▸ **Task requirements**
Nothing in the listing below should change; retype it as is.

▸ **Dataset content**
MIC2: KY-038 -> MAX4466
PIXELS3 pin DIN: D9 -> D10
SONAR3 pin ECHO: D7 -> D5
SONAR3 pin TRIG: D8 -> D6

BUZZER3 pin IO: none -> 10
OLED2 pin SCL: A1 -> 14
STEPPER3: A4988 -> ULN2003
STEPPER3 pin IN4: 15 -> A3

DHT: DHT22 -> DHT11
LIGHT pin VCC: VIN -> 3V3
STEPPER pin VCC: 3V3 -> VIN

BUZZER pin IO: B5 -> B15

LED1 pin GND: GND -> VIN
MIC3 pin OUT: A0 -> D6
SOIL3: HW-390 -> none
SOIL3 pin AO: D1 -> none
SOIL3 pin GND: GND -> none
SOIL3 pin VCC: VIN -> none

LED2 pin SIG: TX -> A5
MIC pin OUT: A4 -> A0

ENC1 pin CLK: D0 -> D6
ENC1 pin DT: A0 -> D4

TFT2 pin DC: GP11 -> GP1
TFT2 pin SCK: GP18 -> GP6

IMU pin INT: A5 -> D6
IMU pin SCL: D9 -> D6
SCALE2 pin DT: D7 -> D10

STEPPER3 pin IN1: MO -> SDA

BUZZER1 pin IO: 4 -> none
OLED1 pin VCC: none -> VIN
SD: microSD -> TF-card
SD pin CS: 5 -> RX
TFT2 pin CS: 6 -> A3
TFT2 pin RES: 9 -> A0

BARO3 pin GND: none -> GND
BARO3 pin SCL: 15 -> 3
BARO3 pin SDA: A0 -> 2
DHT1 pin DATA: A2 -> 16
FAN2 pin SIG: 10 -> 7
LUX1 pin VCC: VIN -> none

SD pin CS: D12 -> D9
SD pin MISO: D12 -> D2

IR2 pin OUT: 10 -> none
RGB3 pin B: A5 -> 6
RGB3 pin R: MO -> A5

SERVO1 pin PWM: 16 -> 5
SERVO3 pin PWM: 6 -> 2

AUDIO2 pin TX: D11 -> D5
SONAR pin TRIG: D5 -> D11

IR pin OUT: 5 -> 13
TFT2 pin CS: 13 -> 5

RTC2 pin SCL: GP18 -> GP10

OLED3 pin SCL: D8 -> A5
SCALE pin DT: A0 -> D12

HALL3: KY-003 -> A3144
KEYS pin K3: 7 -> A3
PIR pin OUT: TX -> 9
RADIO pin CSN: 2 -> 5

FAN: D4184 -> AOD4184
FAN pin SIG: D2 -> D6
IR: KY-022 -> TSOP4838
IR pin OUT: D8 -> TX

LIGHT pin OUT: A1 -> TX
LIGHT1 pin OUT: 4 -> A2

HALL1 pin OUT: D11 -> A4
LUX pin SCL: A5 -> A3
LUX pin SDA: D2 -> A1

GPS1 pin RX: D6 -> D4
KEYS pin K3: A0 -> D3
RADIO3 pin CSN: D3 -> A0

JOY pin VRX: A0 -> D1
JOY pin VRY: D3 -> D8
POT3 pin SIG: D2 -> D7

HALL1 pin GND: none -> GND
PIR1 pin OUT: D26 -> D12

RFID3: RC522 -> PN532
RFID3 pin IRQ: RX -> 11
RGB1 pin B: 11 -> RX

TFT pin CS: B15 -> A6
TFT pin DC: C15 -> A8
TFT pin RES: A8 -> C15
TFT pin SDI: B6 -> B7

▸ **Response box**
MIC2: KY-038 -> MAX4466
PIXELS3 pin DIN: D9 -> D10
SONAR3 pin ECHO: D7 -> D5
SONAR3 pin TRIG: D8 -> D6

BUZZER3 pin IO: none -> 10
OLED2 pin SCL: A1 -> 14
STEPPER3: A4988 -> ULN2003
STEPPER3 pin IN4: 15 -> A3

DHT: DHT22 -> DHT11
LIGHT pin VCC: VIN -> 3V3
STEPPER pin VCC: 3V3 -> VIN

BUZZER pin IO: B5 -> B15

LED1 pin GND: GND -> VIN
MIC3 pin OUT: A0 -> D6
SOIL3: HW-390 -> none
SOIL3 pin AO: D1 -> none
SOIL3 pin GND: GND -> none
SOIL3 pin VCC: VIN -> none

LED2 pin SIG: TX -> A5
MIC pin OUT: A4 -> A0

ENC1 pin CLK: D0 -> D6
ENC1 pin DT: A0 -> D4

TFT2 pin DC: GP11 -> GP1
TFT2 pin SCK: GP18 -> GP6

IMU pin INT: A5 -> D6
IMU pin SCL: D9 -> D6
SCALE2 pin DT: D7 -> D10

STEPPER3 pin IN1: MO -> SDA

BUZZER1 pin IO: 4 -> none
OLED1 pin VCC: none -> VIN
SD: microSD -> TF-card
SD pin CS: 5 -> RX
TFT2 pin CS: 6 -> A3
TFT2 pin RES: 9 -> A0

BARO3 pin GND: none -> GND
BARO3 pin SCL: 15 -> 3
BARO3 pin SDA: A0 -> 2
DHT1 pin DATA: A2 -> 16
FAN2 pin SIG: 10 -> 7
LUX1 pin VCC: VIN -> none

SD pin CS: D12 -> D9
SD pin MISO: D12 -> D2

IR2 pin OUT: 10 -> none
RGB3 pin B: A5 -> 6
RGB3 pin R: MO -> A5

SERVO1 pin PWM: 16 -> 5
SERVO3 pin PWM: 6 -> 2

AUDIO2 pin TX: D11 -> D5
SONAR pin TRIG: D5 -> D11

IR pin OUT: 5 -> 13
TFT2 pin CS: 13 -> 5

RTC2 pin SCL: GP18 -> GP10

OLED3 pin SCL: D8 -> A5
SCALE pin DT: A0 -> D12

HALL3: KY-003 -> A3144
KEYS pin K3: 7 -> A3
PIR pin OUT: TX -> 9
RADIO pin CSN: 2 -> 5

FAN: D4184 -> AOD4184
FAN pin SIG: D2 -> D6
IR: KY-022 -> TSOP4838
IR pin OUT: D8 -> TX

LIGHT pin OUT: A1 -> TX
LIGHT1 pin OUT: 4 -> A2

HALL1 pin OUT: D11 -> A4
LUX pin SCL: A5 -> A3
LUX pin SDA: D2 -> A1

GPS1 pin RX: D6 -> D4
KEYS pin K3: A0 -> D3
RADIO3 pin CSN: D3 -> A0

JOY pin VRX: A0 -> D1
JOY pin VRY: D3 -> D8
POT3 pin SIG: D2 -> D7

HALL1 pin GND: none -> GND
PIR1 pin OUT: D26 -> D12

RFID3: RC522 -> PN532
RFID3 pin IRQ: RX -> 11
RGB1 pin B: 11 -> RX

TFT pin CS: B15 -> A6
TFT pin DC: C15 -> A8
TFT pin RES: A8 -> C15
TFT pin SDI: B6 -> B7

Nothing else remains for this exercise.